* _About this task_
Pictures excluded, reproduce exactly the lines below from the one with "orange arrow: (145, 69) -> (74, 37), moved" through the one with "black square: (185, 473) -> (84, 344), moved", both included.

* _Supplied material_

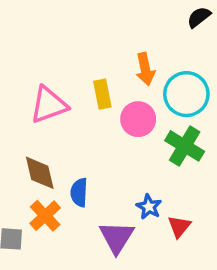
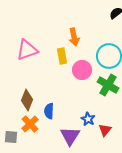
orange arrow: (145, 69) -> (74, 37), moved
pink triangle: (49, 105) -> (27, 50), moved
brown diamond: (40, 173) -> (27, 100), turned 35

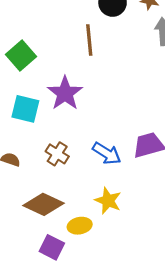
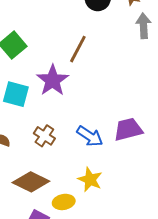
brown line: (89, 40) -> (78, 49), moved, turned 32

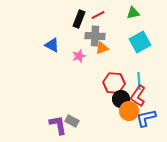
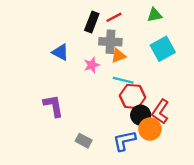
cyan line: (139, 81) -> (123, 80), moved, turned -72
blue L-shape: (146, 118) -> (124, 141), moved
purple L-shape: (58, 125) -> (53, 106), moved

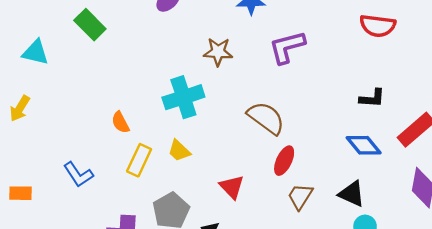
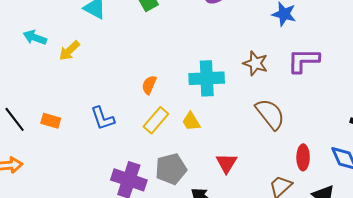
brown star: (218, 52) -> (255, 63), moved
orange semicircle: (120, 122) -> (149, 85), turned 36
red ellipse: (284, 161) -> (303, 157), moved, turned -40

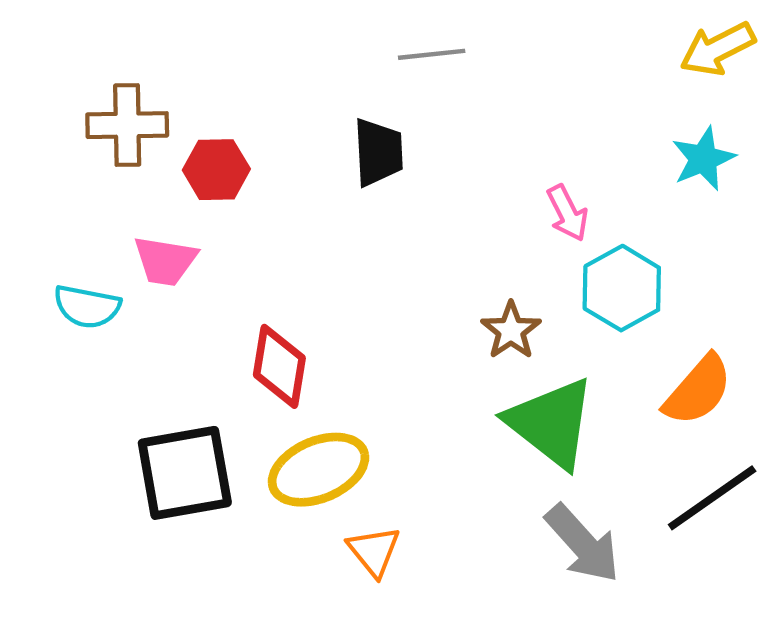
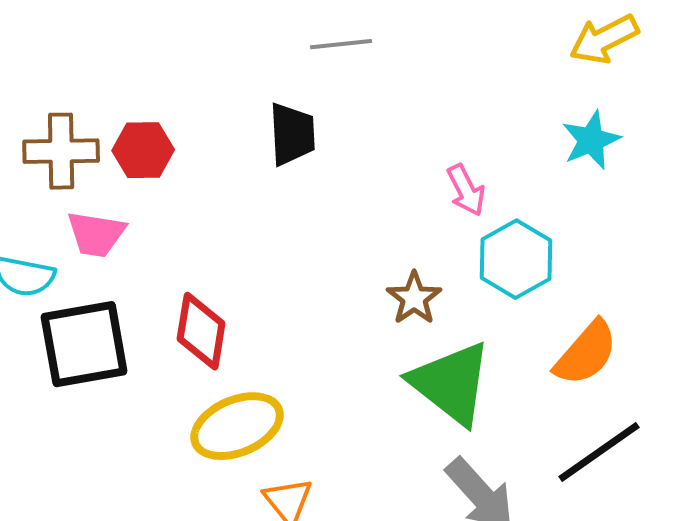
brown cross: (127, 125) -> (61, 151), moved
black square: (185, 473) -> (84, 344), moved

---

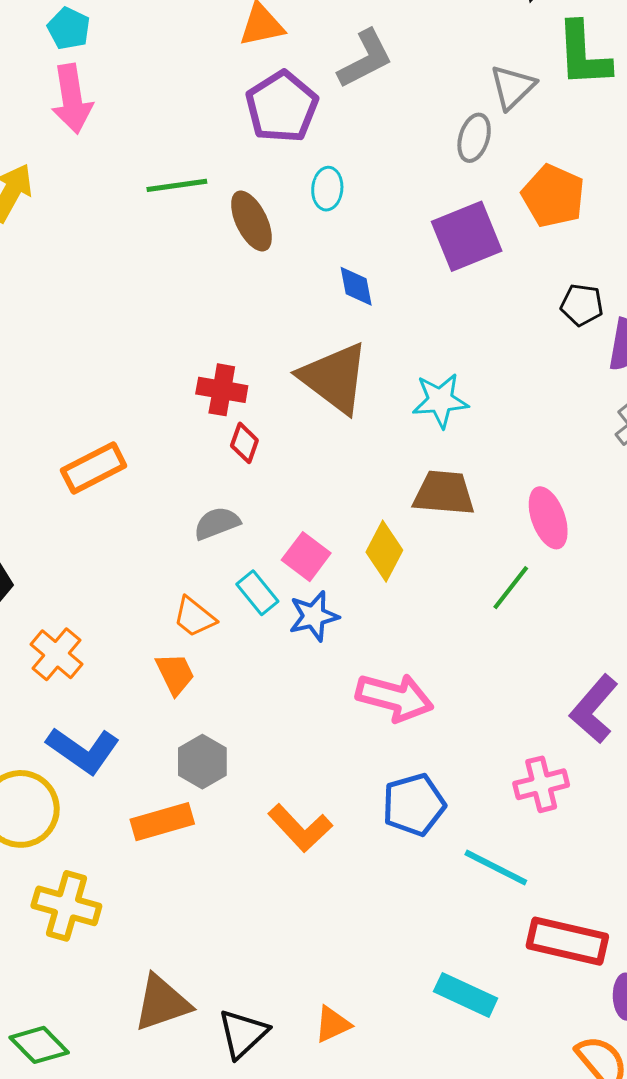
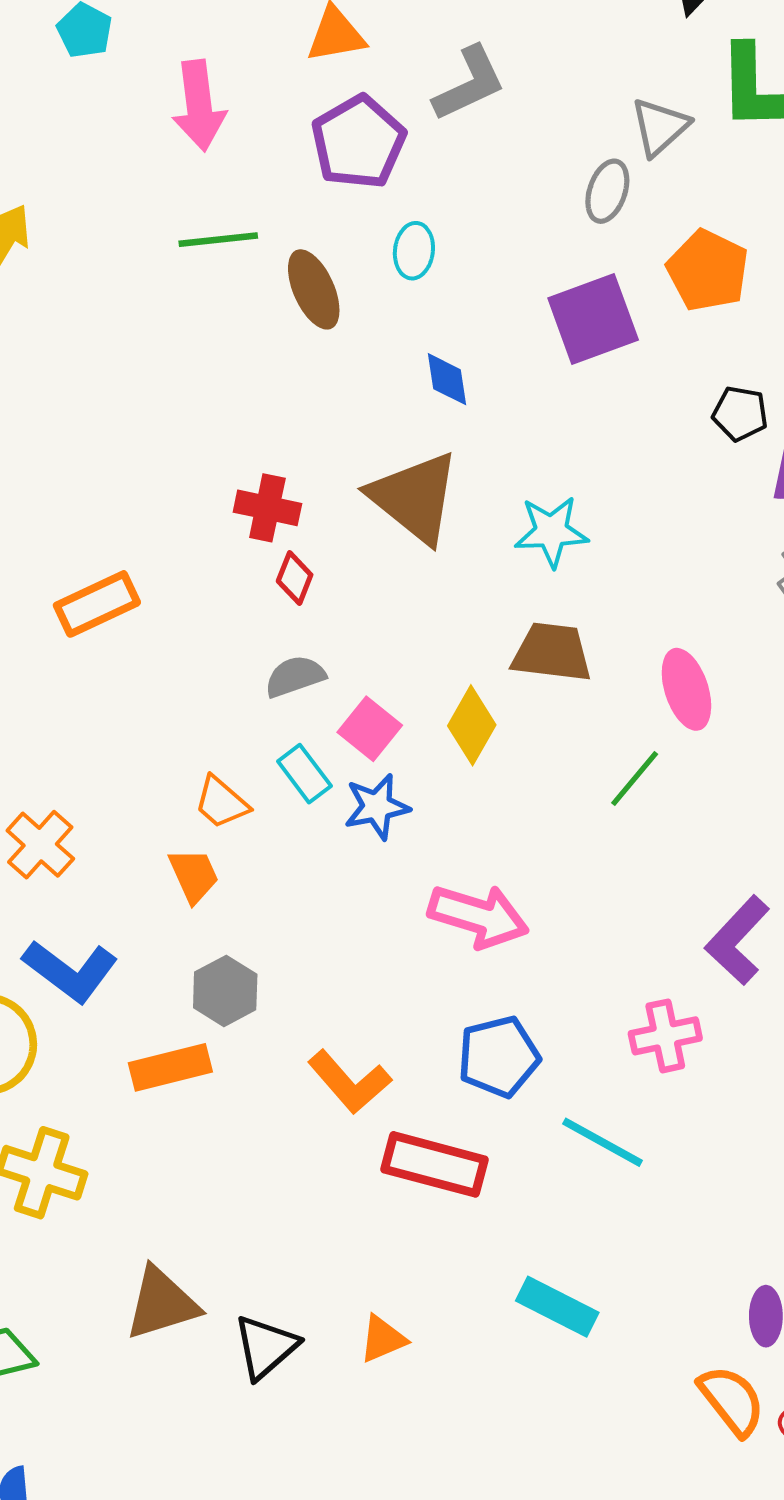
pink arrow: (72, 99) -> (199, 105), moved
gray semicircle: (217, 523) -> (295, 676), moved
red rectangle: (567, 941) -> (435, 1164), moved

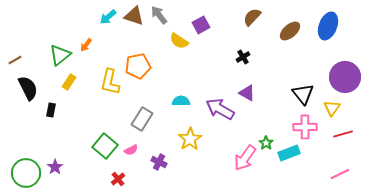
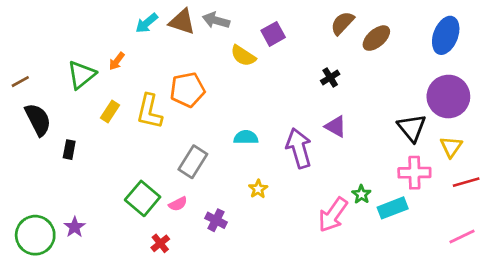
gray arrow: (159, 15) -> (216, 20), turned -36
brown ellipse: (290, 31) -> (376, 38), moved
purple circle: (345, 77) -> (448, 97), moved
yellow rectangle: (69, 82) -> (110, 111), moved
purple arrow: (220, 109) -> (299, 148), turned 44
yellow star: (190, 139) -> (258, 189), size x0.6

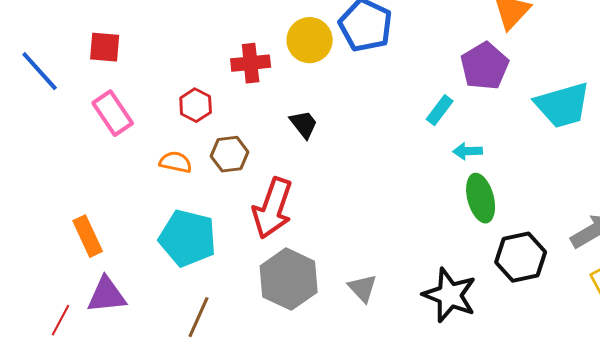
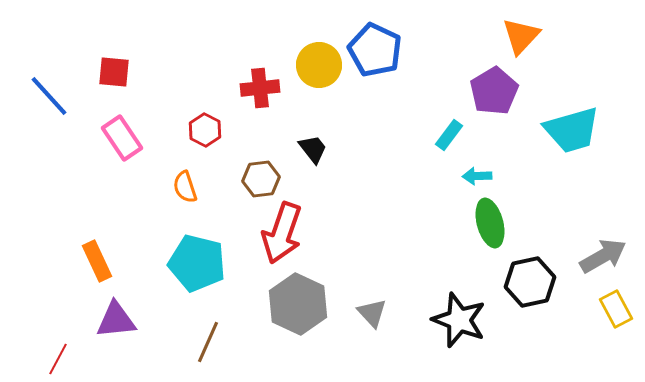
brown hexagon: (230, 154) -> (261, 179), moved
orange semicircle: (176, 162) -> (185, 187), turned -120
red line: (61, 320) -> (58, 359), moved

* _Solution for this task_
orange arrow: (145, 69) -> (74, 37), moved
pink triangle: (49, 105) -> (27, 50), moved
brown diamond: (40, 173) -> (27, 100), turned 35

brown line: (89, 40) -> (78, 49), moved, turned 32

cyan line: (139, 81) -> (123, 80), moved, turned -72
blue L-shape: (146, 118) -> (124, 141), moved
purple L-shape: (58, 125) -> (53, 106), moved

brown star: (218, 52) -> (255, 63), moved
orange semicircle: (120, 122) -> (149, 85), turned 36
red ellipse: (284, 161) -> (303, 157), moved, turned -40

brown cross: (127, 125) -> (61, 151), moved
black square: (185, 473) -> (84, 344), moved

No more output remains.